Description of the task: Please repeat the listing below exactly, but do not include its pictures.

Available data:
☆ ☆ ☆ ☆ ☆ ☆ ☆
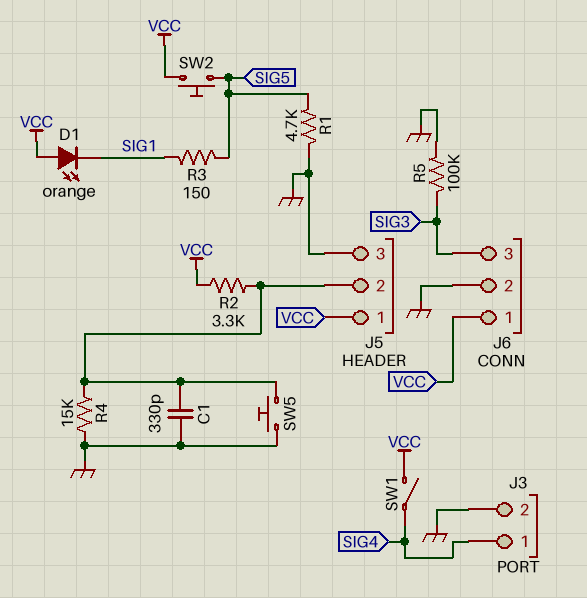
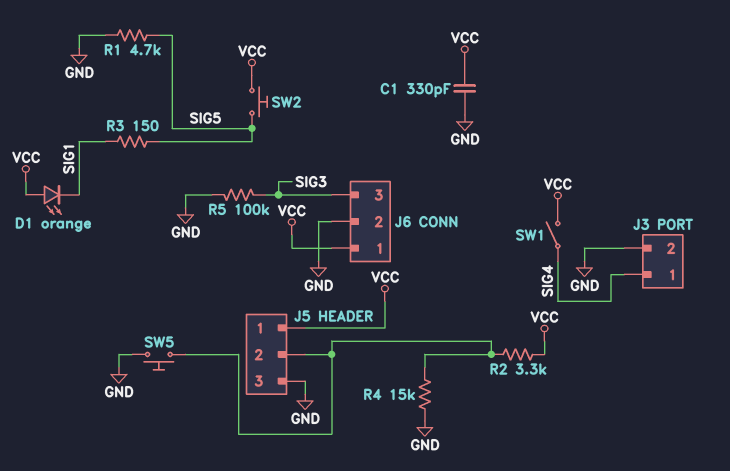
C1: 330pF (GND, J5/2) -> 330pF (GND, VCC)

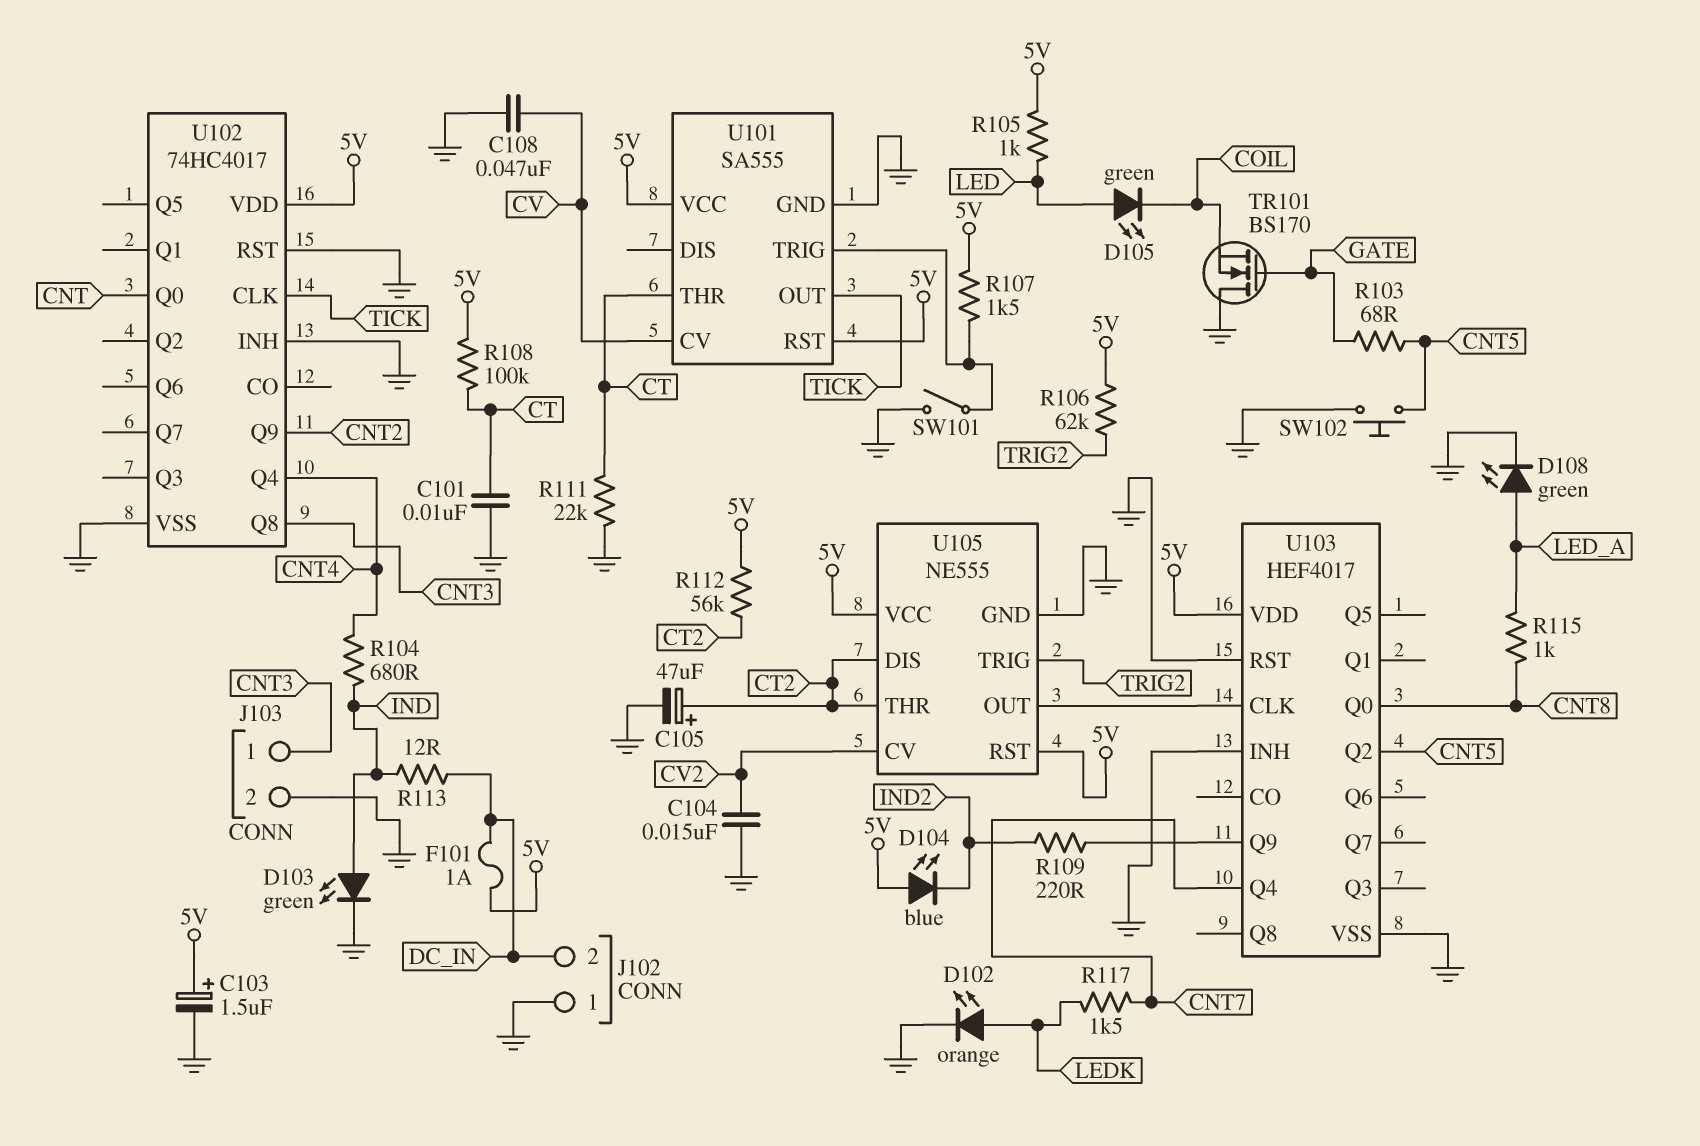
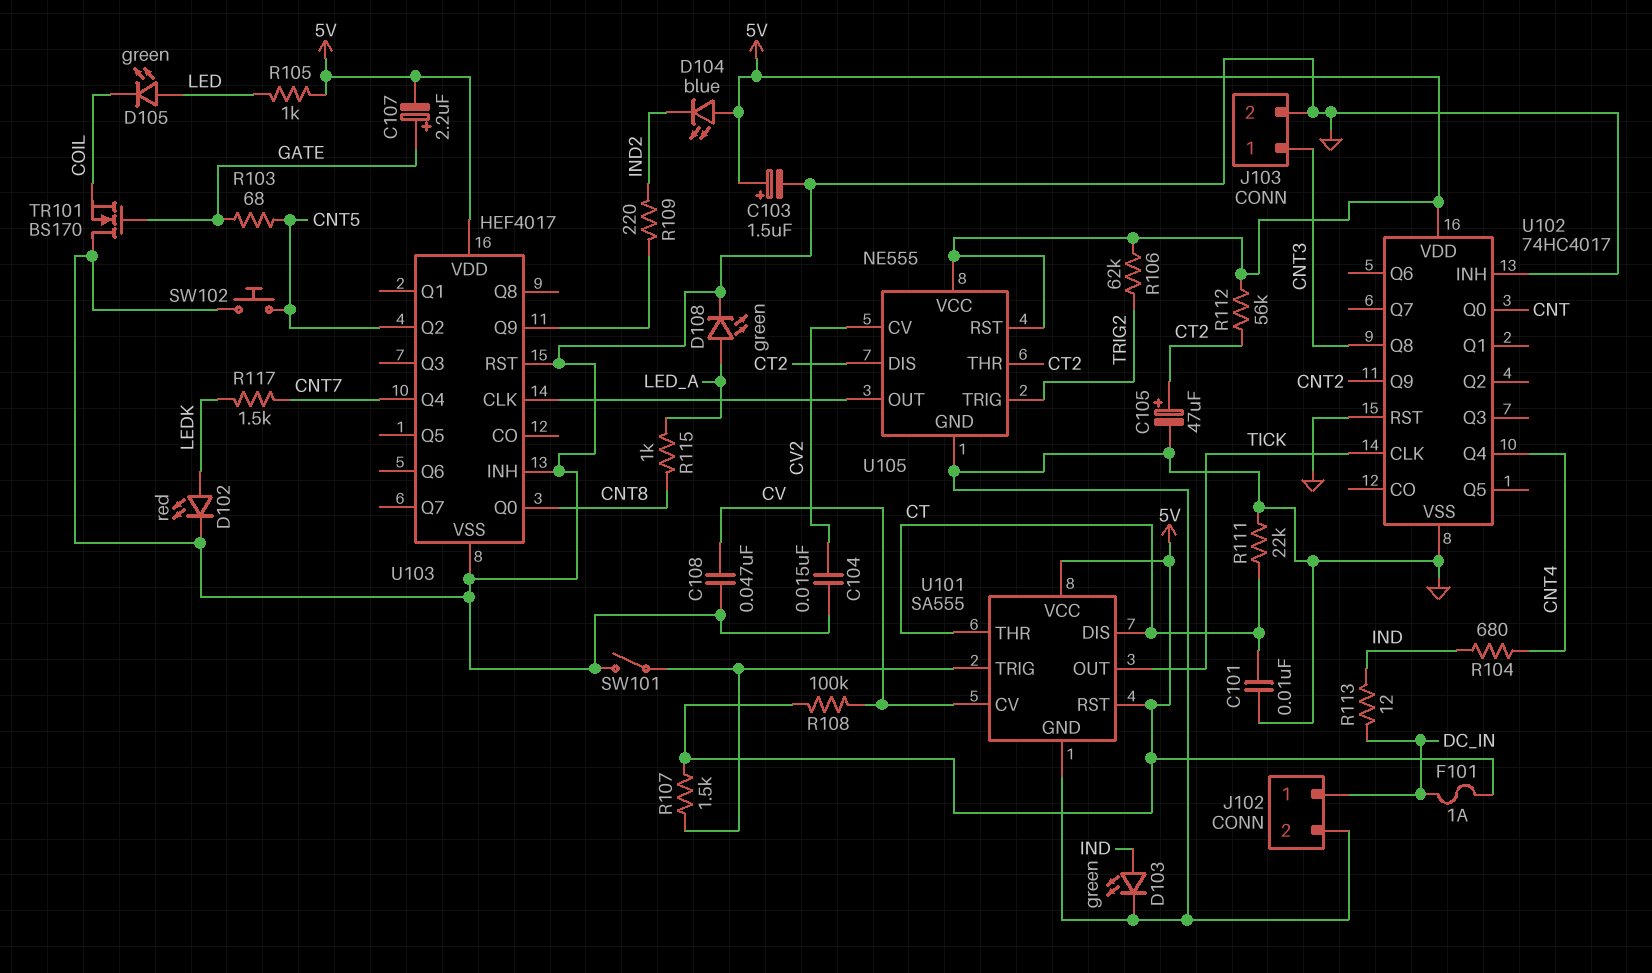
C107: none -> 2.2uF (plus GATE, minus 5V)
D102: LED orange (A LEDK, K GND) -> LED red (A LEDK, K GND)
J102 pin 1: GND -> DC_IN
J102 pin 2: DC_IN -> GND
R108: 100k (5V, CT) -> 100k (5V, CV)
U101 pin DIS: none -> CT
☆ ☆ ☆ ☆ ☆ ☆ ☆
Problem solution:
C1: 330pF (GND, J5/2) -> 330pF (GND, VCC)

C107: none -> 2.2uF (plus GATE, minus 5V)
D102: LED orange (A LEDK, K GND) -> LED red (A LEDK, K GND)
J102 pin 1: GND -> DC_IN
J102 pin 2: DC_IN -> GND
R108: 100k (5V, CT) -> 100k (5V, CV)
U101 pin DIS: none -> CT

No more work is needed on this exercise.